Write out each line below precisely, passing over the pictures.

━━━━━ RECORD EXCERPTS ━━━━━

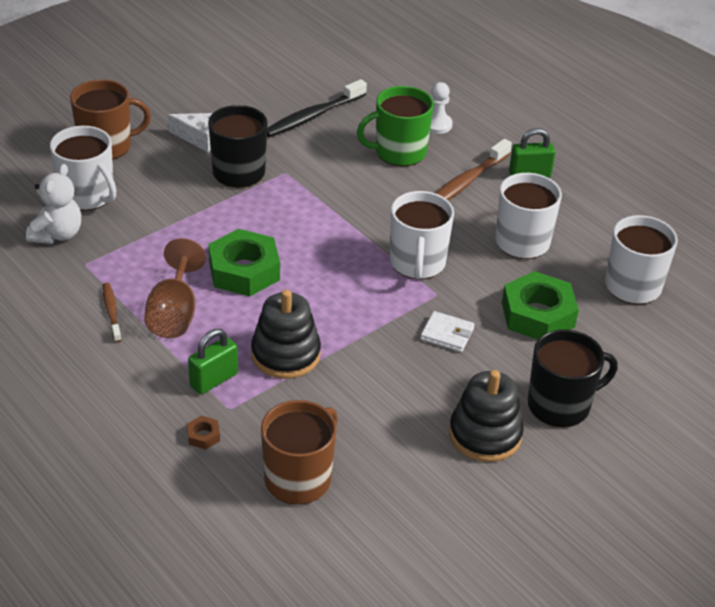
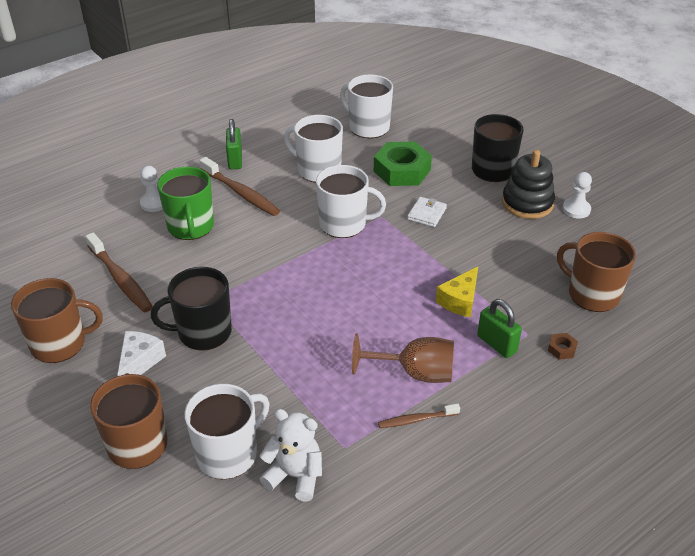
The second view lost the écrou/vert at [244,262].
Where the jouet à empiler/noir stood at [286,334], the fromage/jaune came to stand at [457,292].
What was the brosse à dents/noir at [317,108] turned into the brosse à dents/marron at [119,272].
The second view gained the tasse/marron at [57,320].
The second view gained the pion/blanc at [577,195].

━━━━━

§ WRITTEN SOLUTION:
The second view lost the écrou/vert at [244,262].
Where the jouet à empiler/noir stood at [286,334], the fromage/jaune came to stand at [457,292].
What was the brosse à dents/noir at [317,108] turned into the brosse à dents/marron at [119,272].
The second view gained the tasse/marron at [57,320].
The second view gained the pion/blanc at [577,195].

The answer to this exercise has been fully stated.